→ Work to complete
Only the pictures are to be left out; the listing itself is repeated exactly.
**** Data for this exercise ****
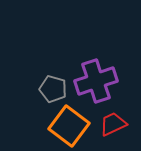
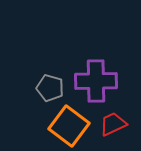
purple cross: rotated 18 degrees clockwise
gray pentagon: moved 3 px left, 1 px up
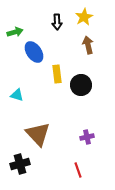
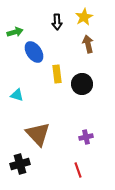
brown arrow: moved 1 px up
black circle: moved 1 px right, 1 px up
purple cross: moved 1 px left
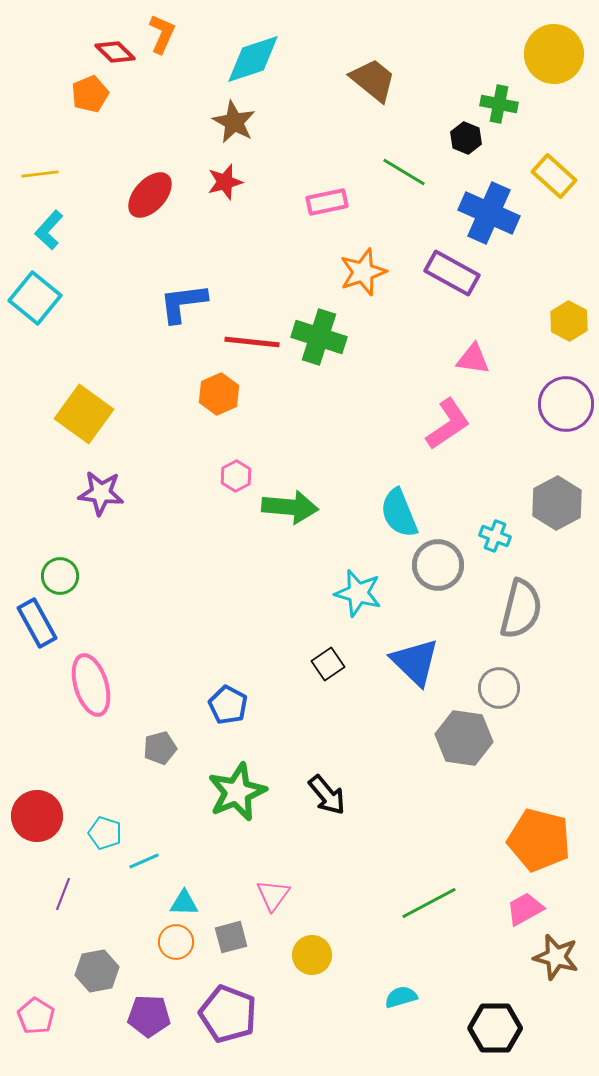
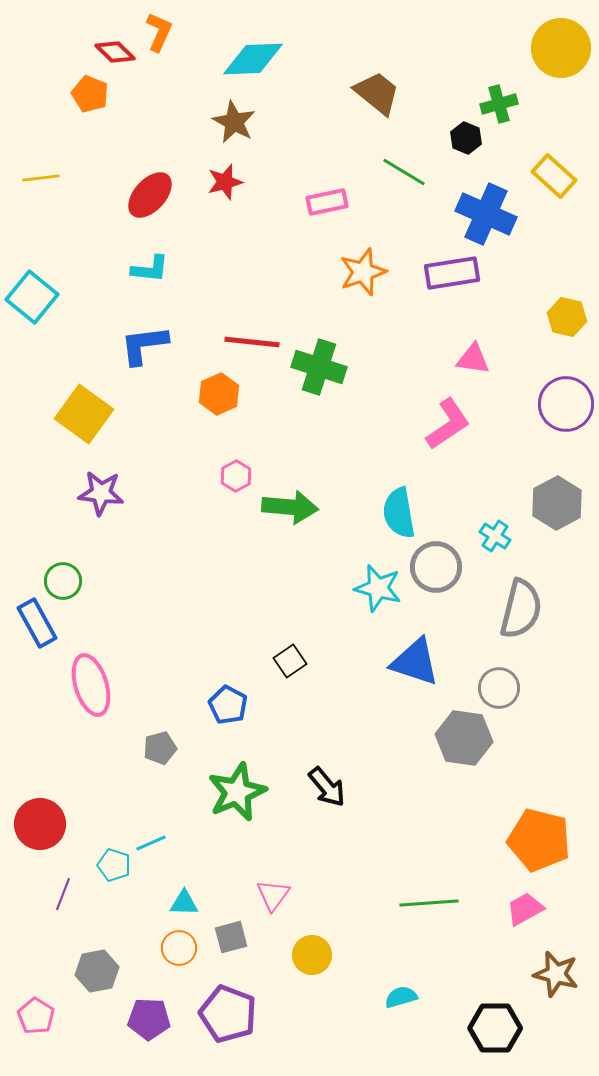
orange L-shape at (162, 34): moved 3 px left, 2 px up
yellow circle at (554, 54): moved 7 px right, 6 px up
cyan diamond at (253, 59): rotated 16 degrees clockwise
brown trapezoid at (373, 80): moved 4 px right, 13 px down
orange pentagon at (90, 94): rotated 27 degrees counterclockwise
green cross at (499, 104): rotated 27 degrees counterclockwise
yellow line at (40, 174): moved 1 px right, 4 px down
blue cross at (489, 213): moved 3 px left, 1 px down
cyan L-shape at (49, 230): moved 101 px right, 39 px down; rotated 126 degrees counterclockwise
purple rectangle at (452, 273): rotated 38 degrees counterclockwise
cyan square at (35, 298): moved 3 px left, 1 px up
blue L-shape at (183, 303): moved 39 px left, 42 px down
yellow hexagon at (569, 321): moved 2 px left, 4 px up; rotated 15 degrees counterclockwise
green cross at (319, 337): moved 30 px down
cyan semicircle at (399, 513): rotated 12 degrees clockwise
cyan cross at (495, 536): rotated 12 degrees clockwise
gray circle at (438, 565): moved 2 px left, 2 px down
green circle at (60, 576): moved 3 px right, 5 px down
cyan star at (358, 593): moved 20 px right, 5 px up
blue triangle at (415, 662): rotated 26 degrees counterclockwise
black square at (328, 664): moved 38 px left, 3 px up
black arrow at (327, 795): moved 8 px up
red circle at (37, 816): moved 3 px right, 8 px down
cyan pentagon at (105, 833): moved 9 px right, 32 px down
cyan line at (144, 861): moved 7 px right, 18 px up
green line at (429, 903): rotated 24 degrees clockwise
orange circle at (176, 942): moved 3 px right, 6 px down
brown star at (556, 957): moved 17 px down
purple pentagon at (149, 1016): moved 3 px down
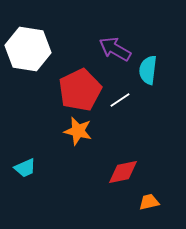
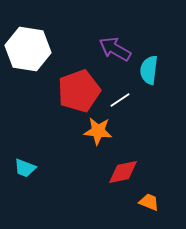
cyan semicircle: moved 1 px right
red pentagon: moved 1 px left, 1 px down; rotated 6 degrees clockwise
orange star: moved 20 px right; rotated 8 degrees counterclockwise
cyan trapezoid: rotated 45 degrees clockwise
orange trapezoid: rotated 35 degrees clockwise
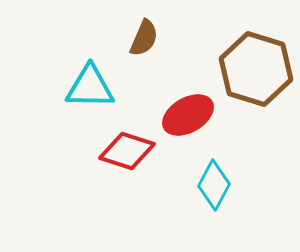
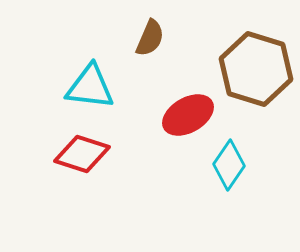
brown semicircle: moved 6 px right
cyan triangle: rotated 6 degrees clockwise
red diamond: moved 45 px left, 3 px down
cyan diamond: moved 15 px right, 20 px up; rotated 6 degrees clockwise
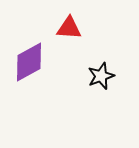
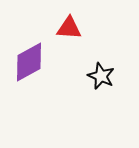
black star: rotated 28 degrees counterclockwise
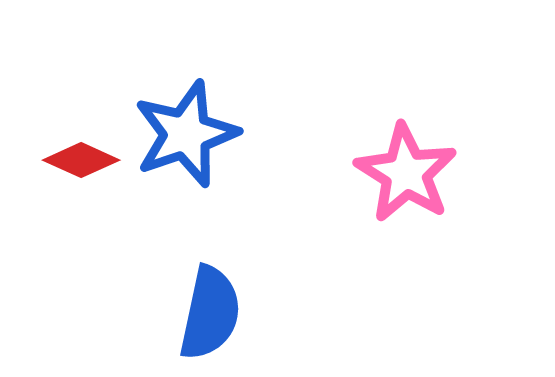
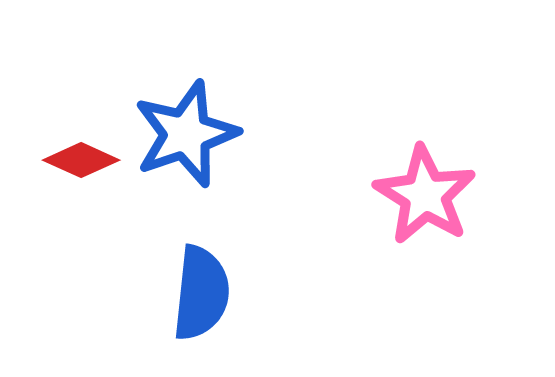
pink star: moved 19 px right, 22 px down
blue semicircle: moved 9 px left, 20 px up; rotated 6 degrees counterclockwise
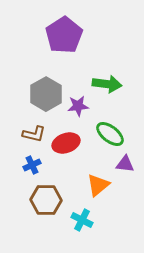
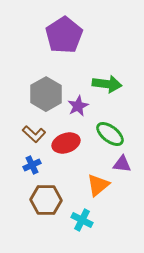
purple star: rotated 20 degrees counterclockwise
brown L-shape: rotated 30 degrees clockwise
purple triangle: moved 3 px left
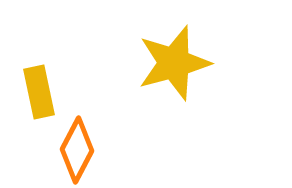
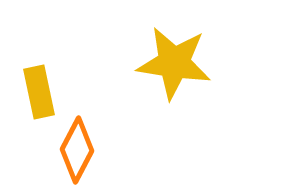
yellow star: rotated 24 degrees clockwise
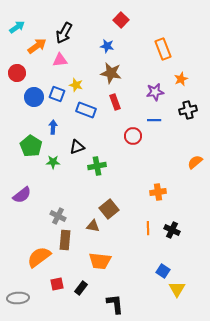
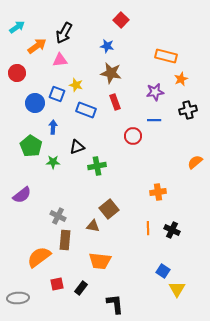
orange rectangle at (163, 49): moved 3 px right, 7 px down; rotated 55 degrees counterclockwise
blue circle at (34, 97): moved 1 px right, 6 px down
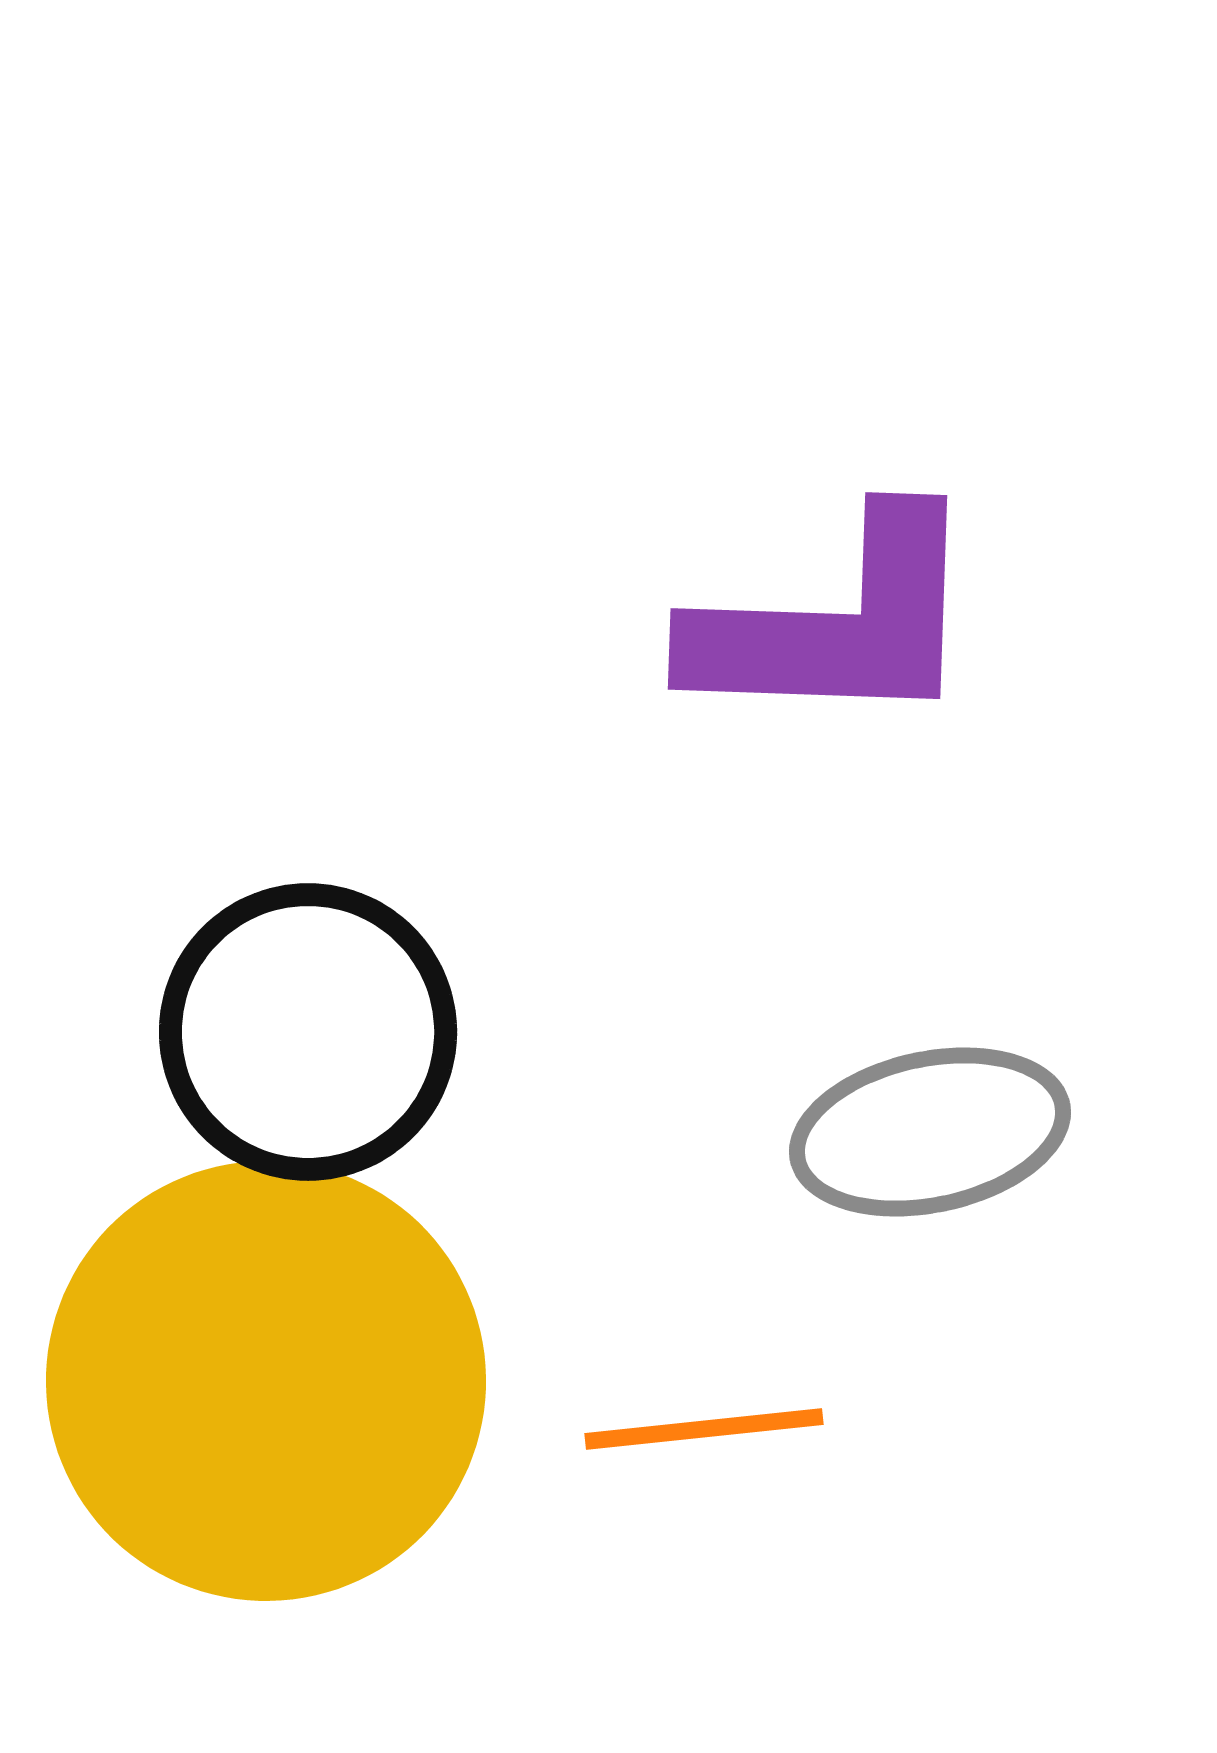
****
→ Response area
purple cross: rotated 18 degrees clockwise
gray pentagon: moved 3 px left, 1 px up
brown arrow: moved 1 px up
black circle: moved 1 px right, 1 px up
purple cross: moved 1 px left
orange L-shape at (162, 34): moved 3 px left, 2 px up
yellow circle at (554, 54): moved 7 px right, 6 px up
cyan diamond at (253, 59): rotated 16 degrees clockwise
brown trapezoid at (373, 80): moved 4 px right, 13 px down
orange pentagon at (90, 94): rotated 27 degrees counterclockwise
green cross at (499, 104): rotated 27 degrees counterclockwise
yellow line at (40, 174): moved 1 px right, 4 px down
blue cross at (489, 213): moved 3 px left, 1 px down
cyan L-shape at (49, 230): moved 101 px right, 39 px down; rotated 126 degrees counterclockwise
purple rectangle at (452, 273): rotated 38 degrees counterclockwise
cyan square at (35, 298): moved 3 px left, 1 px up
blue L-shape at (183, 303): moved 39 px left, 42 px down
yellow hexagon at (569, 321): moved 2 px left, 4 px up; rotated 15 degrees counterclockwise
green cross at (319, 337): moved 30 px down
cyan semicircle at (399, 513): rotated 12 degrees clockwise
cyan cross at (495, 536): rotated 12 degrees clockwise
gray circle at (438, 565): moved 2 px left, 2 px down
green circle at (60, 576): moved 3 px right, 5 px down
cyan star at (358, 593): moved 20 px right, 5 px up
blue triangle at (415, 662): rotated 26 degrees counterclockwise
black square at (328, 664): moved 38 px left, 3 px up
black arrow at (327, 795): moved 8 px up
red circle at (37, 816): moved 3 px right, 8 px down
cyan pentagon at (105, 833): moved 9 px right, 32 px down
cyan line at (144, 861): moved 7 px right, 18 px up
green line at (429, 903): rotated 24 degrees clockwise
orange circle at (176, 942): moved 3 px right, 6 px down
brown star at (556, 957): moved 17 px down
purple pentagon at (149, 1016): moved 3 px down
cyan semicircle: moved 1 px right
red pentagon: moved 1 px left, 1 px down; rotated 6 degrees clockwise
orange star: moved 20 px right; rotated 8 degrees counterclockwise
cyan trapezoid: rotated 45 degrees clockwise
orange trapezoid: rotated 35 degrees clockwise
brown semicircle: moved 6 px right
cyan triangle: rotated 6 degrees clockwise
red diamond: moved 45 px left, 3 px down
cyan diamond: moved 15 px right, 20 px up; rotated 6 degrees clockwise
black star: rotated 28 degrees counterclockwise
pink star: moved 19 px right, 22 px down
blue semicircle: moved 9 px left, 20 px up; rotated 6 degrees counterclockwise
purple star: rotated 20 degrees counterclockwise
brown L-shape: rotated 30 degrees clockwise
purple triangle: moved 3 px left
yellow star: rotated 24 degrees clockwise
orange rectangle at (163, 49): moved 3 px right, 7 px down; rotated 55 degrees counterclockwise
blue circle at (34, 97): moved 1 px right, 6 px down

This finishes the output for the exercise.